For the material below, return exactly the lines starting at the one holding "black L-shape: rotated" and ending at the one holding "pink circle: moved 6 px right, 12 px up", counting both as part of the range.

#### RECORDS FOR THE TASK

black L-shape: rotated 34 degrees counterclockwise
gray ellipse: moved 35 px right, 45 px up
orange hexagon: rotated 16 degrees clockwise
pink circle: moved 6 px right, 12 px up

########
#### RECORDS FOR THE TASK

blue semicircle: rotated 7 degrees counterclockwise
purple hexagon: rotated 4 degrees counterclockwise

########

_OUTPUT OF THE TASK_
black L-shape: rotated 34 degrees counterclockwise
gray ellipse: moved 35 px right, 45 px up
orange hexagon: rotated 16 degrees clockwise
pink circle: moved 6 px right, 12 px up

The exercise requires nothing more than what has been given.